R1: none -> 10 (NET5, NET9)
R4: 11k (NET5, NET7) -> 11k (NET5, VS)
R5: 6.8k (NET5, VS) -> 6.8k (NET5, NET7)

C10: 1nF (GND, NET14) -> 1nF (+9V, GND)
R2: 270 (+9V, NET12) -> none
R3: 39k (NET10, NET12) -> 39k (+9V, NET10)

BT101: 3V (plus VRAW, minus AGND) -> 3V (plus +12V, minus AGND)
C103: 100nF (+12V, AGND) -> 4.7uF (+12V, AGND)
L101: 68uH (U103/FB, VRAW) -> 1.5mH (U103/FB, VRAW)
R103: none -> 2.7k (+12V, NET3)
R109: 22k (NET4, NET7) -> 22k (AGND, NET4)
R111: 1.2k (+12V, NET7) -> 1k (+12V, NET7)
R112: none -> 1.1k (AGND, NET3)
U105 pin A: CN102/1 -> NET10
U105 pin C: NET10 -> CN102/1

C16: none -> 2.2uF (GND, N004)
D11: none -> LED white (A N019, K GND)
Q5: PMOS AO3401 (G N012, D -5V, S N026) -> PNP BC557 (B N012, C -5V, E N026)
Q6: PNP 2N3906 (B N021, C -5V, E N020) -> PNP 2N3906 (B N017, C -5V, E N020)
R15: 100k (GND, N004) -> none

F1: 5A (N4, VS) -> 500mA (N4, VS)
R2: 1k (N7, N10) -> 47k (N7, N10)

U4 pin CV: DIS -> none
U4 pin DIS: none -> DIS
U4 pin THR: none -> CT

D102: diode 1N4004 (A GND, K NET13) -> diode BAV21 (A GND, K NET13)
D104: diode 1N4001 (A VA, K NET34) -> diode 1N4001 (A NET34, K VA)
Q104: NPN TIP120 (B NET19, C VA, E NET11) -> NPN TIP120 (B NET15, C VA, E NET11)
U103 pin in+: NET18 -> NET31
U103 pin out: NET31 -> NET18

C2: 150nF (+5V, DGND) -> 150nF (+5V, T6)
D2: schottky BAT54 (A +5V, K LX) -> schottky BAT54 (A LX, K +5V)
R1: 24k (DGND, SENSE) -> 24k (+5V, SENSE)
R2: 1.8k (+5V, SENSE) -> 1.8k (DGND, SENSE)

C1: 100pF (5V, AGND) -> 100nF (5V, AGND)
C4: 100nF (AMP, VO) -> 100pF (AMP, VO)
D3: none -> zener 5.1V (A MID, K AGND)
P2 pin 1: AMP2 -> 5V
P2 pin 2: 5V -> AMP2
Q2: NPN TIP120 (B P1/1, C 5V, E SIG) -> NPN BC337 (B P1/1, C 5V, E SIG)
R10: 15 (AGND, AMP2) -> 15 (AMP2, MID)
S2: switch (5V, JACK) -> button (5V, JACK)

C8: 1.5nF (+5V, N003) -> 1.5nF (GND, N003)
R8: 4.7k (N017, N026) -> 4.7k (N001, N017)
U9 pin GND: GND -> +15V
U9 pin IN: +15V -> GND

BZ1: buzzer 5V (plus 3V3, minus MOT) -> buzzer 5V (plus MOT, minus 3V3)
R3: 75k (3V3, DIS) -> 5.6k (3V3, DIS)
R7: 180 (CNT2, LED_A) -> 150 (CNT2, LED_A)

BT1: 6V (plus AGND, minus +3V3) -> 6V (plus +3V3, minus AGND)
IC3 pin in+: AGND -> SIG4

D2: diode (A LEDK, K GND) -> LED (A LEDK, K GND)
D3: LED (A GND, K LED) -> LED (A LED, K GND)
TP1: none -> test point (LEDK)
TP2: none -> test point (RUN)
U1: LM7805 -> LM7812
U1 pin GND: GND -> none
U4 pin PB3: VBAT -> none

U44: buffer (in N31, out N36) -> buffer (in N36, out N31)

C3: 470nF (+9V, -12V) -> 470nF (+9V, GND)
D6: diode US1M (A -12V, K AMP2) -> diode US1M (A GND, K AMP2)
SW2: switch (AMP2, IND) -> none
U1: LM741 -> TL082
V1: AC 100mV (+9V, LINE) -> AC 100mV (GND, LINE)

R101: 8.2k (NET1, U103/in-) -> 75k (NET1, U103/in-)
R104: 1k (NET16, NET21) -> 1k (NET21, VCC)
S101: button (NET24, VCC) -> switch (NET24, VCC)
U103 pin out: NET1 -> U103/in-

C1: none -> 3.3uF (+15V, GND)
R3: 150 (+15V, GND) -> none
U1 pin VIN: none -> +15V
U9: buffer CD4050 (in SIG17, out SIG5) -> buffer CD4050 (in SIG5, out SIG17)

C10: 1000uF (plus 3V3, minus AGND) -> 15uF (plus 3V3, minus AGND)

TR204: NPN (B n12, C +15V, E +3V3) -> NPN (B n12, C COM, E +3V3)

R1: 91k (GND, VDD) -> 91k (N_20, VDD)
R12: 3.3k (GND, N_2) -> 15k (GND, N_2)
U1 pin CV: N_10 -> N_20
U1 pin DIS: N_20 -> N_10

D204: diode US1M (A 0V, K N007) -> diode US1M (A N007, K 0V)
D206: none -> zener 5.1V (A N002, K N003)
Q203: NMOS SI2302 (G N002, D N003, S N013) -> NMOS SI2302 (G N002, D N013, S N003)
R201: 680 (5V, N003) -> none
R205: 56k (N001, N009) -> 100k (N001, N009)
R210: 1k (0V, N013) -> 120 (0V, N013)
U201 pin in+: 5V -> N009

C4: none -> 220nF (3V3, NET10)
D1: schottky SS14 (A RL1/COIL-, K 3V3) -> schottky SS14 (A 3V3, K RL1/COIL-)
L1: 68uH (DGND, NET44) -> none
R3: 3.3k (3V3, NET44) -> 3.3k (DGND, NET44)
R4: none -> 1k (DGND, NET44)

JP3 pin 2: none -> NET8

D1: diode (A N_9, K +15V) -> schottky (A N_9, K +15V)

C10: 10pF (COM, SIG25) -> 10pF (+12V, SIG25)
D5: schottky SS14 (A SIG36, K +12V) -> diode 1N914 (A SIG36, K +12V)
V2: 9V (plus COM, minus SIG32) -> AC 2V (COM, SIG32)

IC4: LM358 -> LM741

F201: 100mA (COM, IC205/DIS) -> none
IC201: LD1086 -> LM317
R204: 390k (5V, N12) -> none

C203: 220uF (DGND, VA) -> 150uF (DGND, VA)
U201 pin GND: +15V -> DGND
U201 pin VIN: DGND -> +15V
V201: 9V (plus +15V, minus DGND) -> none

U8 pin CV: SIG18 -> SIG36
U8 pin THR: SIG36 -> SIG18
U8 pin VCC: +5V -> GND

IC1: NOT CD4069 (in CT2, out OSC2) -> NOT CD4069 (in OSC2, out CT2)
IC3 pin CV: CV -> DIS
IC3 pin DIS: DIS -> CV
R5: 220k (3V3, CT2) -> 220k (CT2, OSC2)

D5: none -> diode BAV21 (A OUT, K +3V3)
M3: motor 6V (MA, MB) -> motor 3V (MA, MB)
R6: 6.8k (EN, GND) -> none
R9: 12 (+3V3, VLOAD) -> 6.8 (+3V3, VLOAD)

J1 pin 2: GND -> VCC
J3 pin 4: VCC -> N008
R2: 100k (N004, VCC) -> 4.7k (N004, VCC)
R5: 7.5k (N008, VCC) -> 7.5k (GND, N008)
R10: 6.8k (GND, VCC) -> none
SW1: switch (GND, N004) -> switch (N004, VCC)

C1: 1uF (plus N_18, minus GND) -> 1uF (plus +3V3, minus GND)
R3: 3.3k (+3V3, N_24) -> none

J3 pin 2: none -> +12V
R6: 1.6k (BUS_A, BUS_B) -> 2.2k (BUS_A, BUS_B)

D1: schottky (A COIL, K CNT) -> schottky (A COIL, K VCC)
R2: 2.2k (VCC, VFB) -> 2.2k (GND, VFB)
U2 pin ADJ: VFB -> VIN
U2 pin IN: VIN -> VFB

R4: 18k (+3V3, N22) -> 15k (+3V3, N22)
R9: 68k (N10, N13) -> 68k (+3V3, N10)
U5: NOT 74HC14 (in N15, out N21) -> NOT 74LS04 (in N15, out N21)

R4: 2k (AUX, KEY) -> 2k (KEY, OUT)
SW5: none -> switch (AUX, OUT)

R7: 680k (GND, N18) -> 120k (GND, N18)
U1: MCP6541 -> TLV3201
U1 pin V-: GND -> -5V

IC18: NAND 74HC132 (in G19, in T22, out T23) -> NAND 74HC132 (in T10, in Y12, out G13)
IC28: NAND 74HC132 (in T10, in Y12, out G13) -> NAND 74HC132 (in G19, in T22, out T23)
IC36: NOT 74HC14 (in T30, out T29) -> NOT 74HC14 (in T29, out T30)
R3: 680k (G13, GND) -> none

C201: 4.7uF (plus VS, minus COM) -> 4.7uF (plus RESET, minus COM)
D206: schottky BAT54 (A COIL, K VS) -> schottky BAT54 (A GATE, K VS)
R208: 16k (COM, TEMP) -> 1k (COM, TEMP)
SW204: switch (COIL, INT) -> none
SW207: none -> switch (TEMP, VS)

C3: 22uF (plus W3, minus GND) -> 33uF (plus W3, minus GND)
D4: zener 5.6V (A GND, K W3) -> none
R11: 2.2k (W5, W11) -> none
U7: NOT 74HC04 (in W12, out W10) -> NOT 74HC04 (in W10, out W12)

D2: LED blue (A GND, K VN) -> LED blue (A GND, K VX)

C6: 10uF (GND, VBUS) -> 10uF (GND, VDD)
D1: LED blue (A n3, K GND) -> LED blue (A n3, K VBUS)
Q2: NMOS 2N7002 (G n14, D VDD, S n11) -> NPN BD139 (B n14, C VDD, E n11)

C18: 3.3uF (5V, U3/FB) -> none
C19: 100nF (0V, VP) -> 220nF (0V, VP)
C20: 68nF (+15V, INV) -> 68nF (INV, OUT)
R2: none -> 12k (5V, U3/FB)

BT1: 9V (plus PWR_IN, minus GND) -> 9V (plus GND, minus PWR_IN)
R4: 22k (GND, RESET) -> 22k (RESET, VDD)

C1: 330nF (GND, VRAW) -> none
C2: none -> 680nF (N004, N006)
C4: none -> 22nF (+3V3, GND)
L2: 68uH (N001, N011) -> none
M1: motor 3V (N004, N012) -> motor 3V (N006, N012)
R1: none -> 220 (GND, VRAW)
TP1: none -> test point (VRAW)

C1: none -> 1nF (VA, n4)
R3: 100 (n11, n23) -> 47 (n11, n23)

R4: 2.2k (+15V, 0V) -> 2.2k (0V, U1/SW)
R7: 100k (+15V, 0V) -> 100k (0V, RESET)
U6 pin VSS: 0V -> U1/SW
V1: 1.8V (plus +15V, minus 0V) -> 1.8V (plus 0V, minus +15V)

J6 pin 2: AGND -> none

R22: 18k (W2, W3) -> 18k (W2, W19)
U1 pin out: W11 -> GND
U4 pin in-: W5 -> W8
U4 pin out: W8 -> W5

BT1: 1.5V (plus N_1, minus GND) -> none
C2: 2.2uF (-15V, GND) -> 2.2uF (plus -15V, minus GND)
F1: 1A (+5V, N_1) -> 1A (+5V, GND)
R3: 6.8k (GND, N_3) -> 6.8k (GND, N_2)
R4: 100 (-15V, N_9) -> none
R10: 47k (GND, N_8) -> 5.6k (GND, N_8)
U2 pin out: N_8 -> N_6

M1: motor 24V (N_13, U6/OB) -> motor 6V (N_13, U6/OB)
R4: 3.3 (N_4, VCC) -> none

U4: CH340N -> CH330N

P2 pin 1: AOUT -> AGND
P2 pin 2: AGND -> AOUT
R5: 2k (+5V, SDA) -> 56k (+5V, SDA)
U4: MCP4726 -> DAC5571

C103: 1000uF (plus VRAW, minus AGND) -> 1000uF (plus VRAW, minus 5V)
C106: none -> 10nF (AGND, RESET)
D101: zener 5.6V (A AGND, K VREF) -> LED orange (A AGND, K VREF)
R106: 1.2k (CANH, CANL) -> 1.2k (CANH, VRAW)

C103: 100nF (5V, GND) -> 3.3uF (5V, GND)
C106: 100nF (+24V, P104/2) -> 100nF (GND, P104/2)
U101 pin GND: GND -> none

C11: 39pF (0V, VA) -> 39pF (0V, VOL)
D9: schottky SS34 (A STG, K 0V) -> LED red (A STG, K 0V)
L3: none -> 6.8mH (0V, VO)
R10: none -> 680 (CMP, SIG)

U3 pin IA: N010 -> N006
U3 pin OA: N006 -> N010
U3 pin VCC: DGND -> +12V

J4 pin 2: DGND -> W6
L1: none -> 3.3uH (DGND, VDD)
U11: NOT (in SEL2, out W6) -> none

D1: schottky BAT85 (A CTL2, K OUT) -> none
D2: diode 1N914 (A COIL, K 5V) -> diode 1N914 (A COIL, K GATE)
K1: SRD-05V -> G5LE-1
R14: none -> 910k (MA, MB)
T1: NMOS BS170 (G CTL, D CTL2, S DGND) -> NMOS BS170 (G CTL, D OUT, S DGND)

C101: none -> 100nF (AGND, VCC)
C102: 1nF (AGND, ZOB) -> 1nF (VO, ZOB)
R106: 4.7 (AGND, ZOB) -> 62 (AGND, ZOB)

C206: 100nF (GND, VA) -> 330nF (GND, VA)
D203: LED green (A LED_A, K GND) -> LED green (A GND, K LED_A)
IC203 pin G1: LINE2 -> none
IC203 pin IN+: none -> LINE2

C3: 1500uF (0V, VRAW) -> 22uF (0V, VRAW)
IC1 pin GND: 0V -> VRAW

ASSIGNED TASK: Using the entries above, extract exactly the span from the line with "IC3 pin DIS: DIS -> CV" to the line with "U2 pin IN: VIN -> VFB", both lines included; leave out everything else.

TASK SOLUTION:
IC3 pin DIS: DIS -> CV
R5: 220k (3V3, CT2) -> 220k (CT2, OSC2)

D5: none -> diode BAV21 (A OUT, K +3V3)
M3: motor 6V (MA, MB) -> motor 3V (MA, MB)
R6: 6.8k (EN, GND) -> none
R9: 12 (+3V3, VLOAD) -> 6.8 (+3V3, VLOAD)

J1 pin 2: GND -> VCC
J3 pin 4: VCC -> N008
R2: 100k (N004, VCC) -> 4.7k (N004, VCC)
R5: 7.5k (N008, VCC) -> 7.5k (GND, N008)
R10: 6.8k (GND, VCC) -> none
SW1: switch (GND, N004) -> switch (N004, VCC)

C1: 1uF (plus N_18, minus GND) -> 1uF (plus +3V3, minus GND)
R3: 3.3k (+3V3, N_24) -> none

J3 pin 2: none -> +12V
R6: 1.6k (BUS_A, BUS_B) -> 2.2k (BUS_A, BUS_B)

D1: schottky (A COIL, K CNT) -> schottky (A COIL, K VCC)
R2: 2.2k (VCC, VFB) -> 2.2k (GND, VFB)
U2 pin ADJ: VFB -> VIN
U2 pin IN: VIN -> VFB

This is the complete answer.